Problem to work on
What is the number of lines below that contain the word "clockwise"? Give only that number.

[Data extracted from a collection]
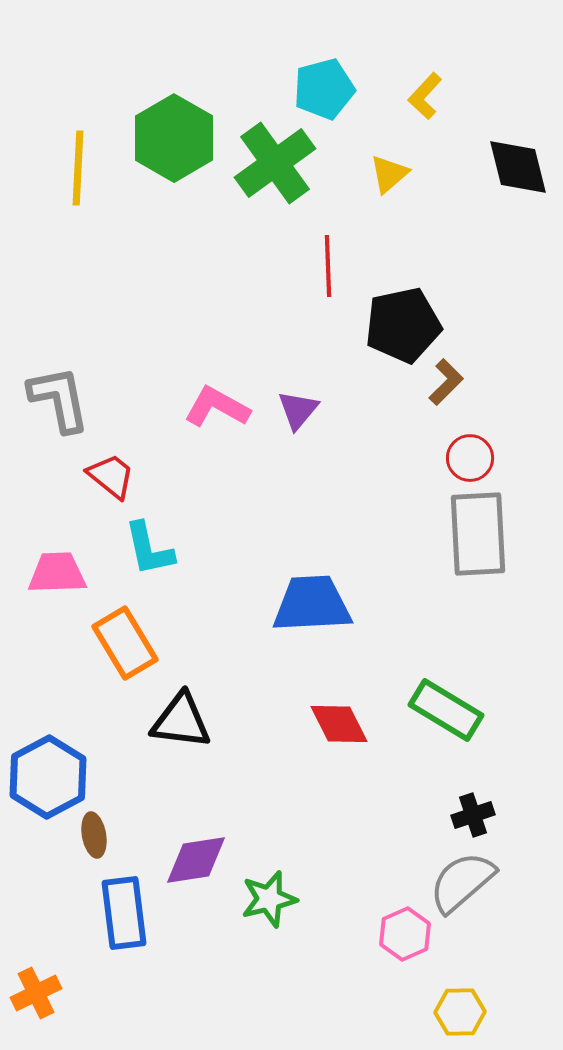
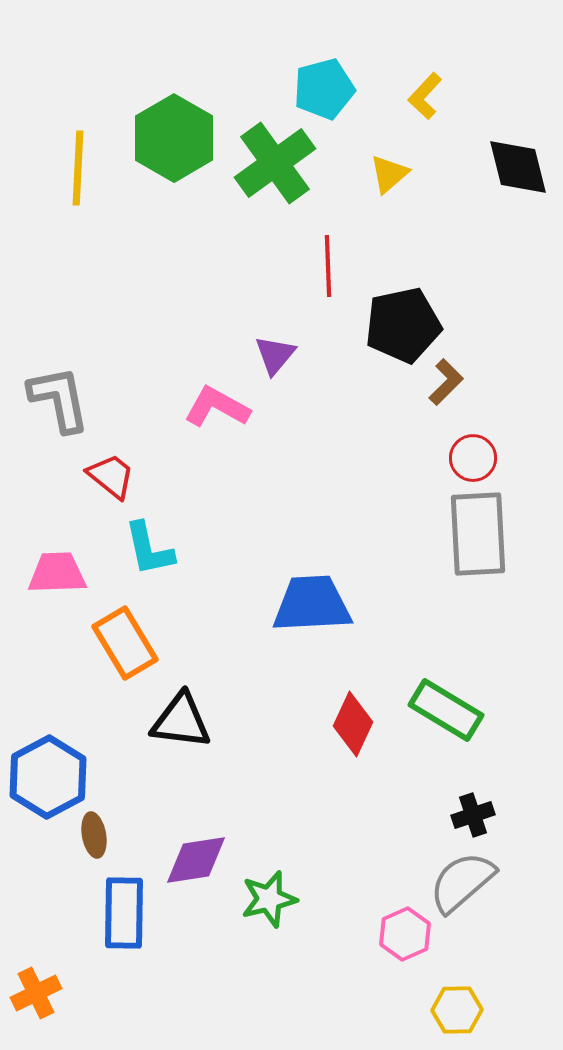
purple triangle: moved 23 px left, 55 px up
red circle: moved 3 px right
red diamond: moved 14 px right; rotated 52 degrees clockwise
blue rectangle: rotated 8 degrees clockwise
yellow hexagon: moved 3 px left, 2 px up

Output for this task
2